(YOUR INSTRUCTIONS): Write each of the records out again exactly.

***** DATASET RECORDS *****

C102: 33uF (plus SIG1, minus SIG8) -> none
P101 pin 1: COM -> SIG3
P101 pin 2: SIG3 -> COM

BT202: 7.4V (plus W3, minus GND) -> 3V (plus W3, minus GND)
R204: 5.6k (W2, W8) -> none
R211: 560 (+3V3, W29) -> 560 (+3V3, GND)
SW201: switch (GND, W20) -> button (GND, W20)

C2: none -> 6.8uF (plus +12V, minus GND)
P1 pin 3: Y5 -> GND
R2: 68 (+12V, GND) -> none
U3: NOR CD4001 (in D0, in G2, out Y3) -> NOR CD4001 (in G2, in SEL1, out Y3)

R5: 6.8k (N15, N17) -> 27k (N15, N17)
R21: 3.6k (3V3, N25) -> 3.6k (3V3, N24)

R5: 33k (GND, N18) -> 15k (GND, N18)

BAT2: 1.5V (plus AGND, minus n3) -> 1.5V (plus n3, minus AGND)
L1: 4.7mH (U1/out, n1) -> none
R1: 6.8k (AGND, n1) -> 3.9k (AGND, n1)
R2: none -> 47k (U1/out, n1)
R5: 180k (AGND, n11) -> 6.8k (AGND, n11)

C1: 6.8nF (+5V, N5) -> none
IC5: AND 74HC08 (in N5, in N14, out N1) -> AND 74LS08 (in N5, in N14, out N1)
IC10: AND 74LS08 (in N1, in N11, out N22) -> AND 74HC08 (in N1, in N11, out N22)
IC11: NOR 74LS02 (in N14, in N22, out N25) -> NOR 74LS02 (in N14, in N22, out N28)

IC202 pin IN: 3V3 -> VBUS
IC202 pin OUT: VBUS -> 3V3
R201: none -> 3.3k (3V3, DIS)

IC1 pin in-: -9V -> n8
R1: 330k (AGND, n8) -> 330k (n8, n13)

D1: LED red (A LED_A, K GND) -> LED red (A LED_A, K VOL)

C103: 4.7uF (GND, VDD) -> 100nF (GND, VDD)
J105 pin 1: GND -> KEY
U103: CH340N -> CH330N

*****

(EXERCISE SOLUTION):
C102: 33uF (plus SIG1, minus SIG8) -> none
P101 pin 1: COM -> SIG3
P101 pin 2: SIG3 -> COM

BT202: 7.4V (plus W3, minus GND) -> 3V (plus W3, minus GND)
R204: 5.6k (W2, W8) -> none
R211: 560 (+3V3, W29) -> 560 (+3V3, GND)
SW201: switch (GND, W20) -> button (GND, W20)

C2: none -> 6.8uF (plus +12V, minus GND)
P1 pin 3: Y5 -> GND
R2: 68 (+12V, GND) -> none
U3: NOR CD4001 (in D0, in G2, out Y3) -> NOR CD4001 (in G2, in SEL1, out Y3)

R5: 6.8k (N15, N17) -> 27k (N15, N17)
R21: 3.6k (3V3, N25) -> 3.6k (3V3, N24)

R5: 33k (GND, N18) -> 15k (GND, N18)

BAT2: 1.5V (plus AGND, minus n3) -> 1.5V (plus n3, minus AGND)
L1: 4.7mH (U1/out, n1) -> none
R1: 6.8k (AGND, n1) -> 3.9k (AGND, n1)
R2: none -> 47k (U1/out, n1)
R5: 180k (AGND, n11) -> 6.8k (AGND, n11)

C1: 6.8nF (+5V, N5) -> none
IC5: AND 74HC08 (in N5, in N14, out N1) -> AND 74LS08 (in N5, in N14, out N1)
IC10: AND 74LS08 (in N1, in N11, out N22) -> AND 74HC08 (in N1, in N11, out N22)
IC11: NOR 74LS02 (in N14, in N22, out N25) -> NOR 74LS02 (in N14, in N22, out N28)

IC202 pin IN: 3V3 -> VBUS
IC202 pin OUT: VBUS -> 3V3
R201: none -> 3.3k (3V3, DIS)

IC1 pin in-: -9V -> n8
R1: 330k (AGND, n8) -> 330k (n8, n13)

D1: LED red (A LED_A, K GND) -> LED red (A LED_A, K VOL)

C103: 4.7uF (GND, VDD) -> 100nF (GND, VDD)
J105 pin 1: GND -> KEY
U103: CH340N -> CH330N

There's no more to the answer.